**Dataset excerpts**:
*** Begin section ***

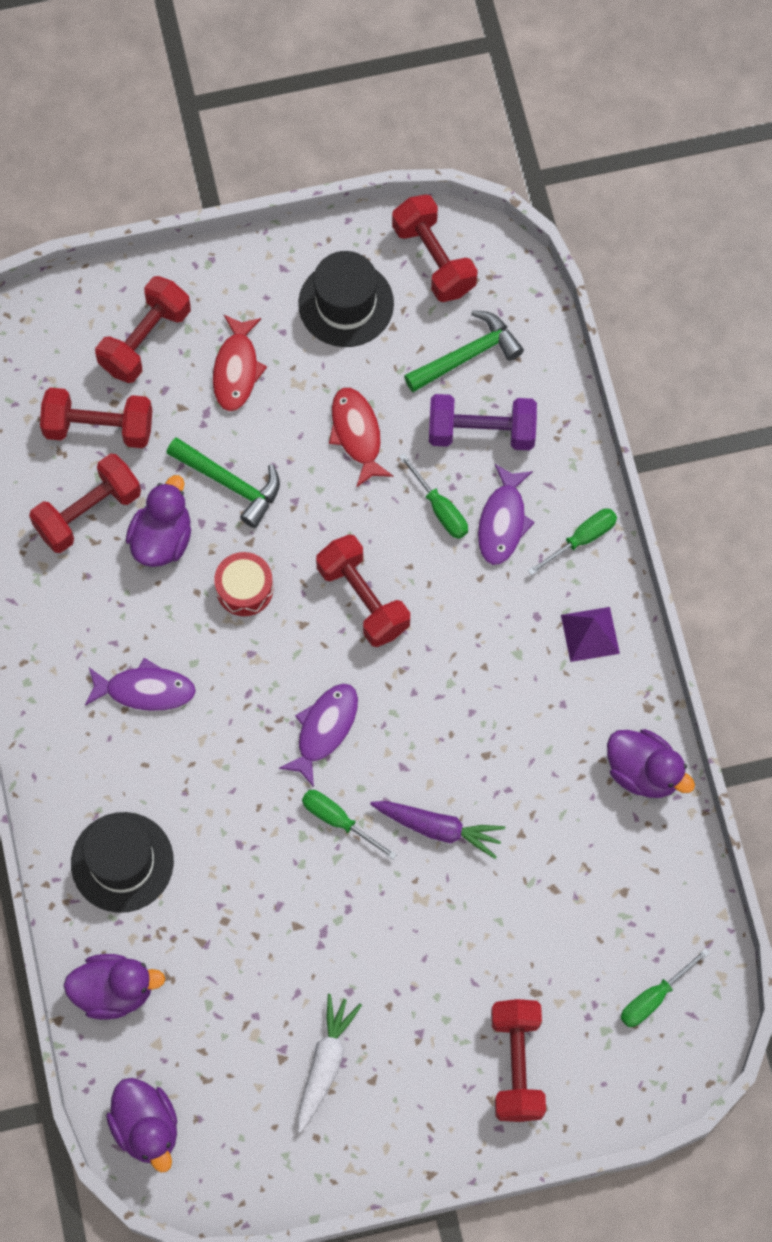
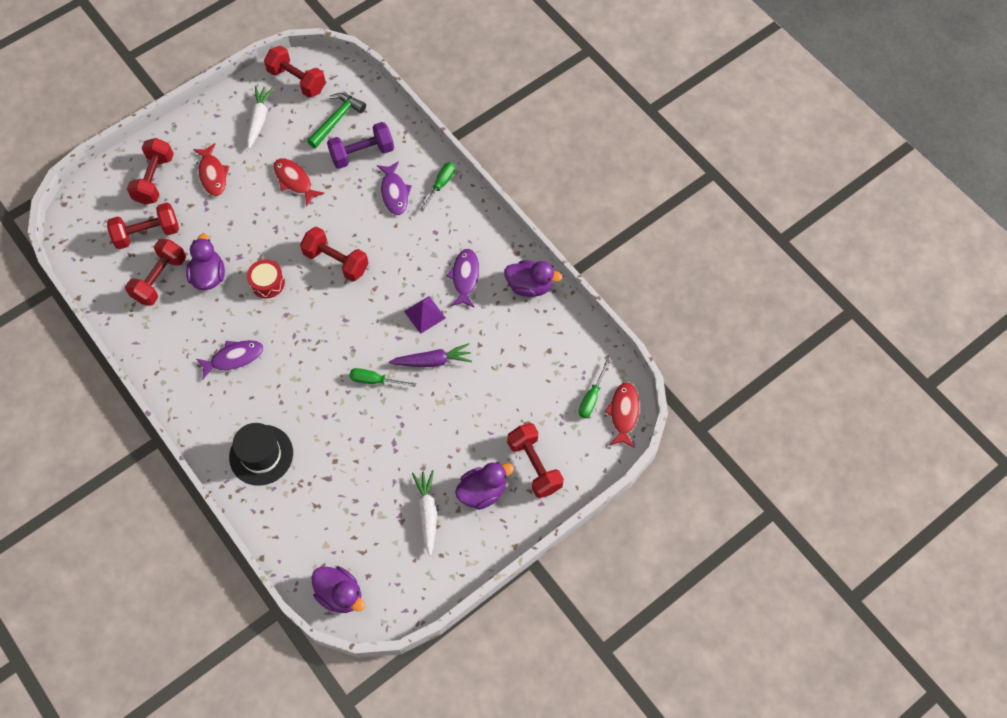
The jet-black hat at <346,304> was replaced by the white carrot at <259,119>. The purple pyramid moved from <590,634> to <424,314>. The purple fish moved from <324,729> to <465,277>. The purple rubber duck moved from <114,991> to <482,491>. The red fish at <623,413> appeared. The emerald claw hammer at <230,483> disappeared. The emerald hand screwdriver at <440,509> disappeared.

*** End section ***
*** Begin section ***

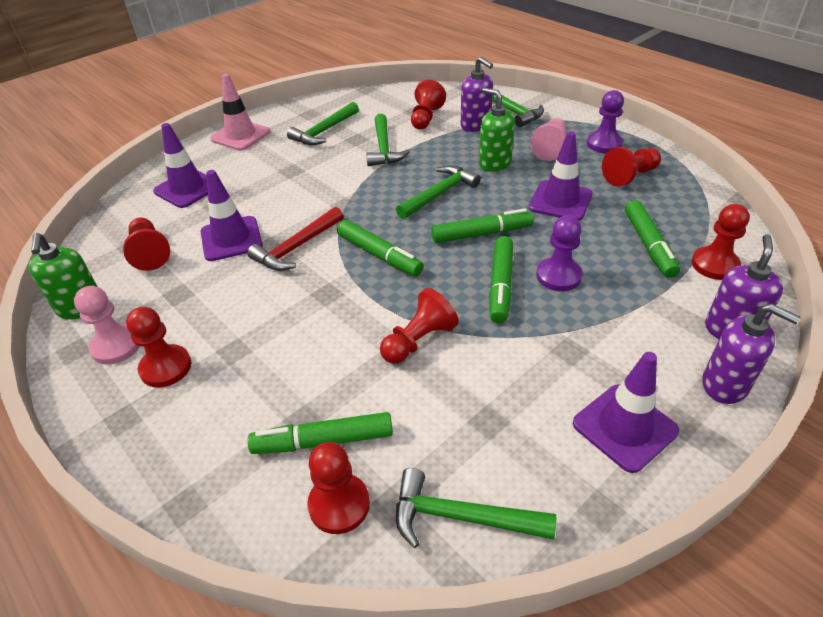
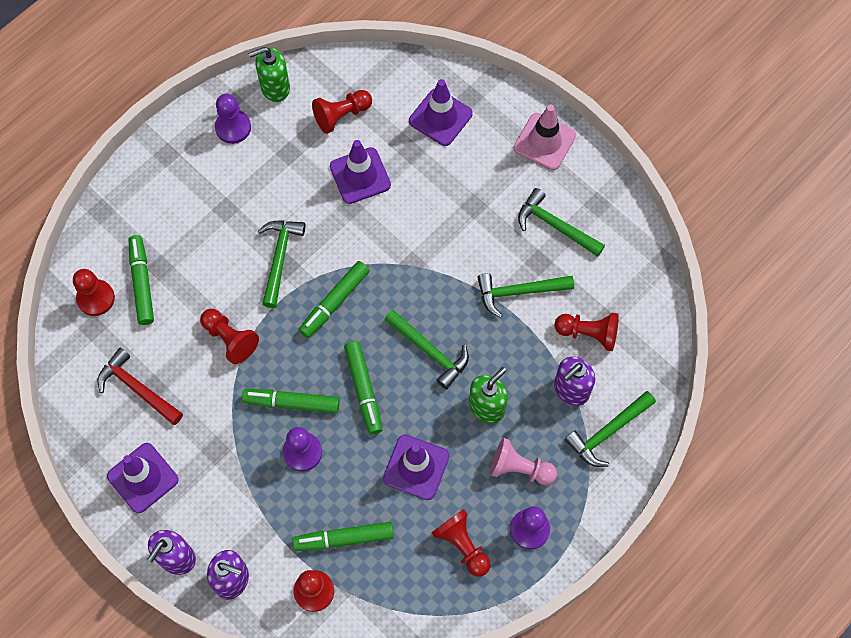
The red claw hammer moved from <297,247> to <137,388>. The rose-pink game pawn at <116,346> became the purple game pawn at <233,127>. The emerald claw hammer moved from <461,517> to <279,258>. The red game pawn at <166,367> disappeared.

*** End section ***
*** Begin section ***

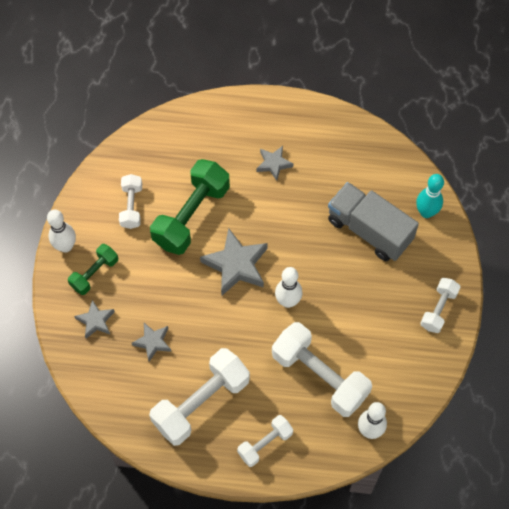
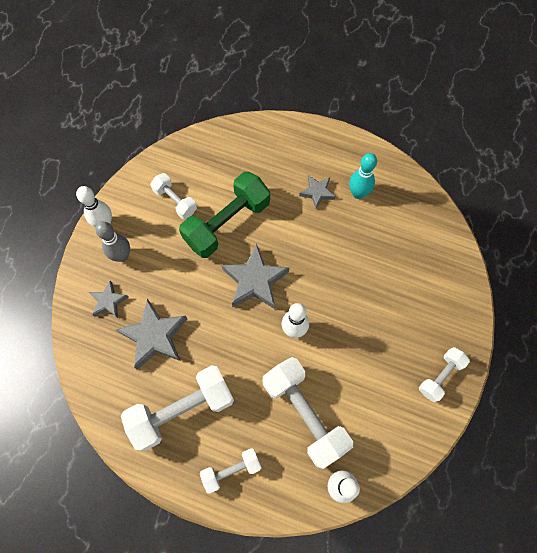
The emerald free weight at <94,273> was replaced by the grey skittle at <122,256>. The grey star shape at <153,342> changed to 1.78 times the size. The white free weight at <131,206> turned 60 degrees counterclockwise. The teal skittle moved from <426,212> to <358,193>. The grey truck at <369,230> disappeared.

*** End section ***

**Instructions to follow**: Give the number of lines in the data above that contain the word "purple", with no accompanying text.

**Problem solution**: 2